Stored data

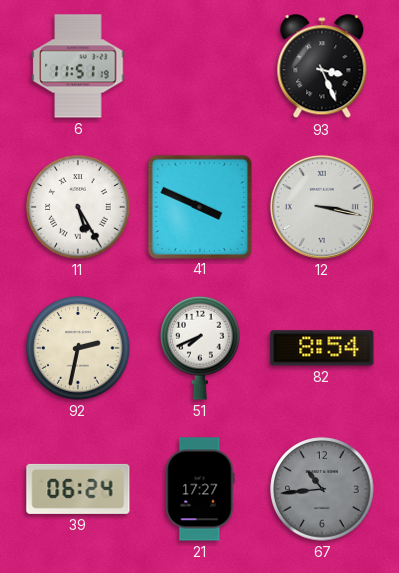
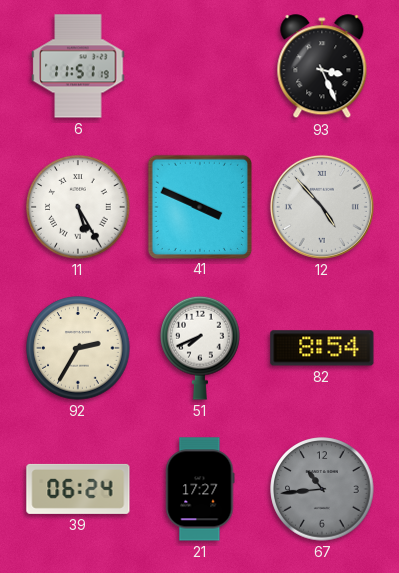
12: 3:17 -> 4:53
92: 2:32 -> 2:35
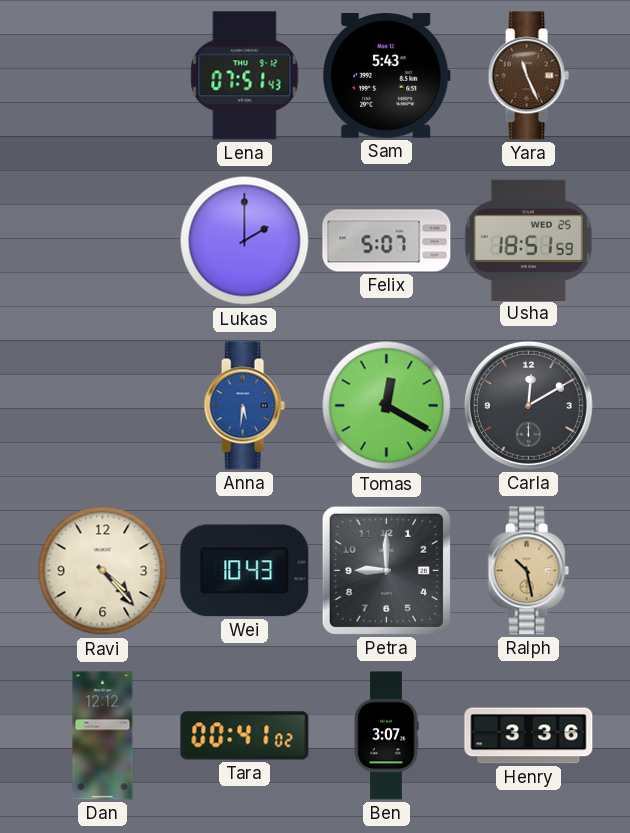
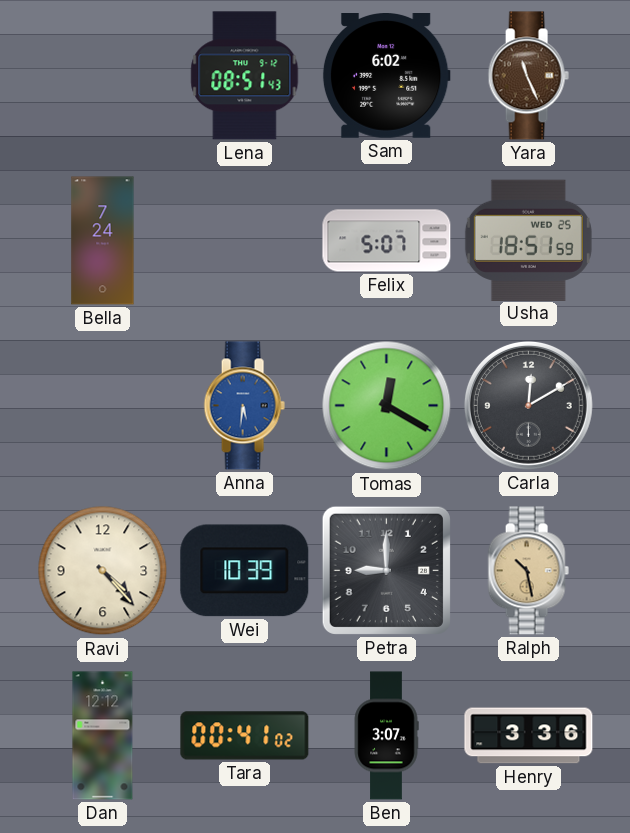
Lena: 07:51 -> 08:51
Sam: 5:43 -> 6:02
Bella: none -> 7:24
Lukas: 2:00 -> none
Wei: 10:43 -> 10:39
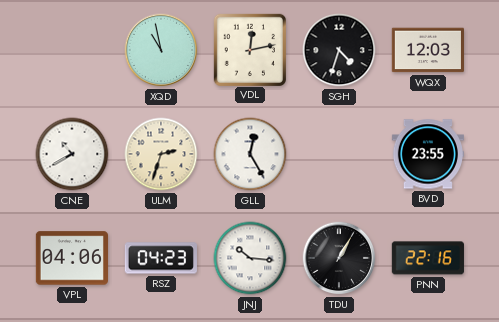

### Work to complete:
Transcribe every text line of the material character for character, leaving out the pictures.

### Response:
12: 3:17 -> 4:53
92: 2:32 -> 2:35
Lena: 07:51 -> 08:51
Sam: 5:43 -> 6:02
Bella: none -> 7:24
Lukas: 2:00 -> none
Wei: 10:43 -> 10:39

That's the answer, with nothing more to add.